**Task prompt:** Skip the pictures and copy all the data that follows exactly.

----

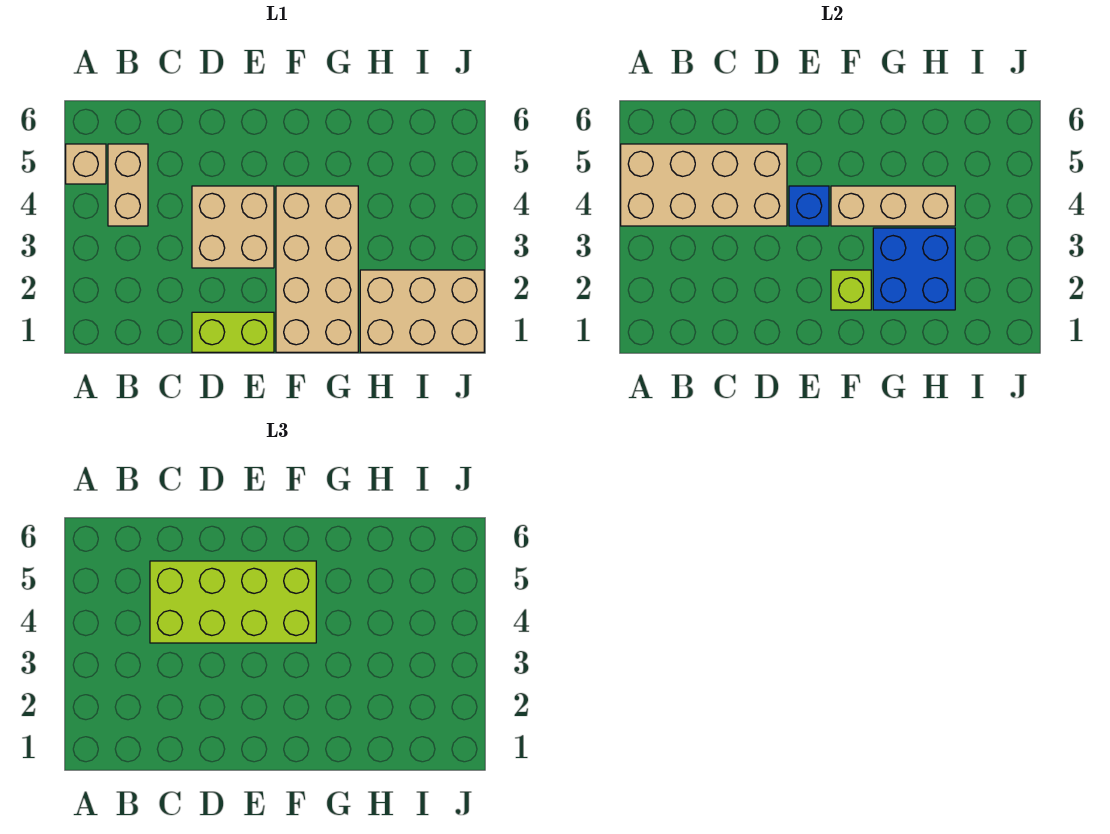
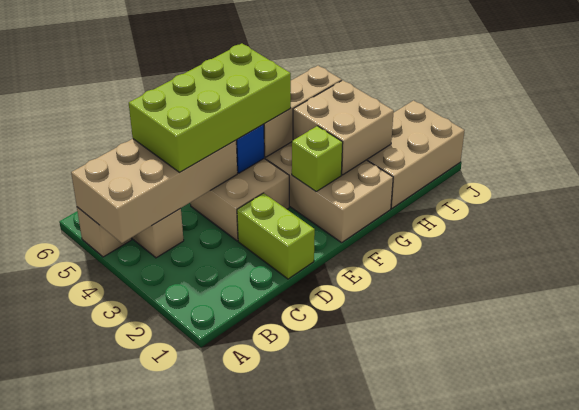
lime 1x2 brick [192,312,274,352] -> lime 1x2 brick turned to [237,193,315,279]
blue 2x2 brick [873,228,955,310] -> tan 2x2 brick [293,80,394,175]

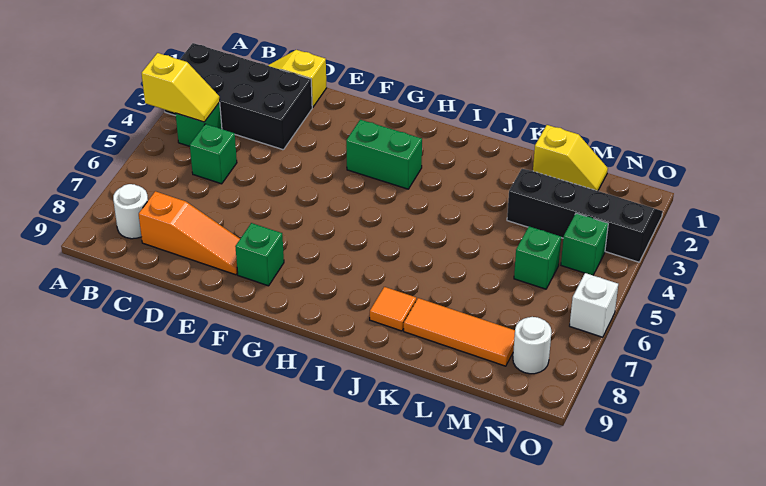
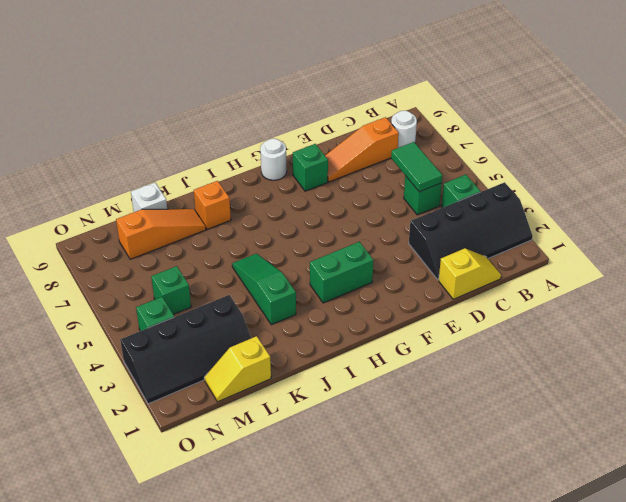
black 2x4 brick [165,43,312,150] -> black 2x4 slope [409,182,533,280]
yellow 1x2 slope [142,53,220,122] -> none
none -> green 1x2 tile [391,142,443,192]
none -> green 1x3 slope [232,254,296,325]
orange 1x1 tile [370,287,416,331] -> orange 1x1 brick [194,181,231,229]
orange 1x3 tile [404,298,515,366] -> orange 1x3 slope [116,209,206,259]
white 1x1 round brick [513,317,551,374] -> white 1x1 round brick moved to [260,139,287,180]
white 1x1 brick [570,273,618,337] -> white 1x1 brick moved to [131,183,167,212]

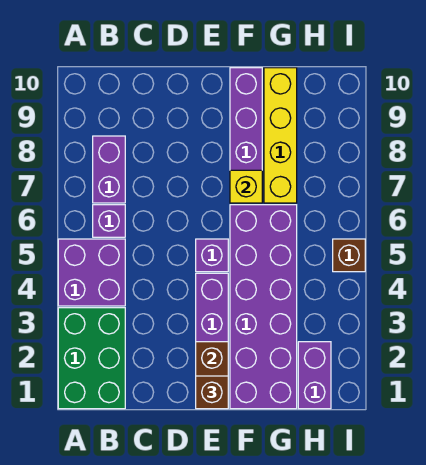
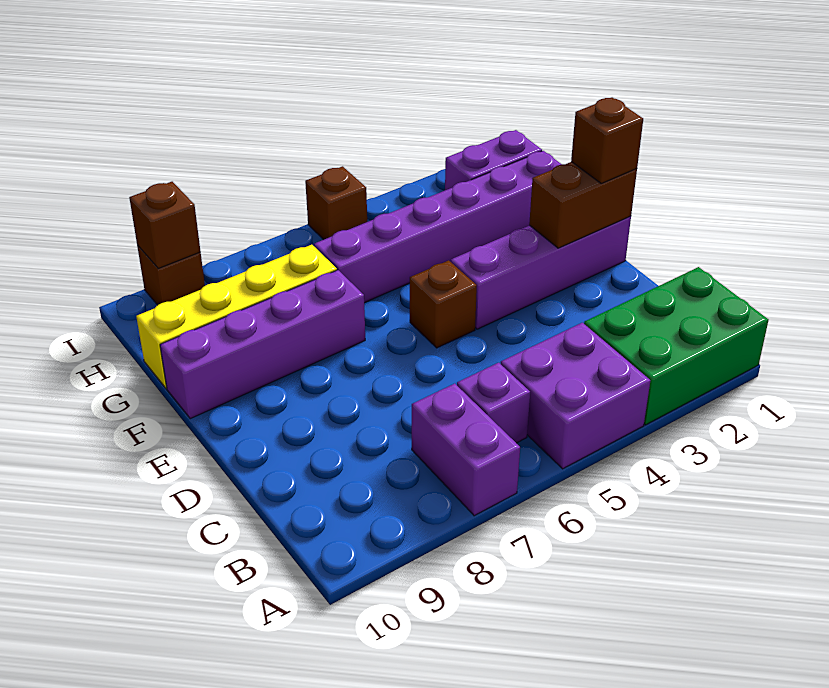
purple 1x2 brick [93,136,125,203] -> purple 1x2 brick turned to [412,384,520,516]
purple 1x1 brick [196,239,228,272] -> brown 1x1 brick [410,260,477,348]
purple 2x6 brick [230,205,297,409] -> purple 1x6 brick [314,151,561,303]
yellow 1x1 brick [230,170,262,203] -> none
none -> brown 1x1 brick [137,245,205,305]
none -> brown 1x1 brick [129,182,201,268]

----

**Solution:**
lime 1x2 brick [192,312,274,352] -> lime 1x2 brick turned to [237,193,315,279]
blue 2x2 brick [873,228,955,310] -> tan 2x2 brick [293,80,394,175]

black 2x4 brick [165,43,312,150] -> black 2x4 slope [409,182,533,280]
yellow 1x2 slope [142,53,220,122] -> none
none -> green 1x2 tile [391,142,443,192]
none -> green 1x3 slope [232,254,296,325]
orange 1x1 tile [370,287,416,331] -> orange 1x1 brick [194,181,231,229]
orange 1x3 tile [404,298,515,366] -> orange 1x3 slope [116,209,206,259]
white 1x1 round brick [513,317,551,374] -> white 1x1 round brick moved to [260,139,287,180]
white 1x1 brick [570,273,618,337] -> white 1x1 brick moved to [131,183,167,212]

purple 1x2 brick [93,136,125,203] -> purple 1x2 brick turned to [412,384,520,516]
purple 1x1 brick [196,239,228,272] -> brown 1x1 brick [410,260,477,348]
purple 2x6 brick [230,205,297,409] -> purple 1x6 brick [314,151,561,303]
yellow 1x1 brick [230,170,262,203] -> none
none -> brown 1x1 brick [137,245,205,305]
none -> brown 1x1 brick [129,182,201,268]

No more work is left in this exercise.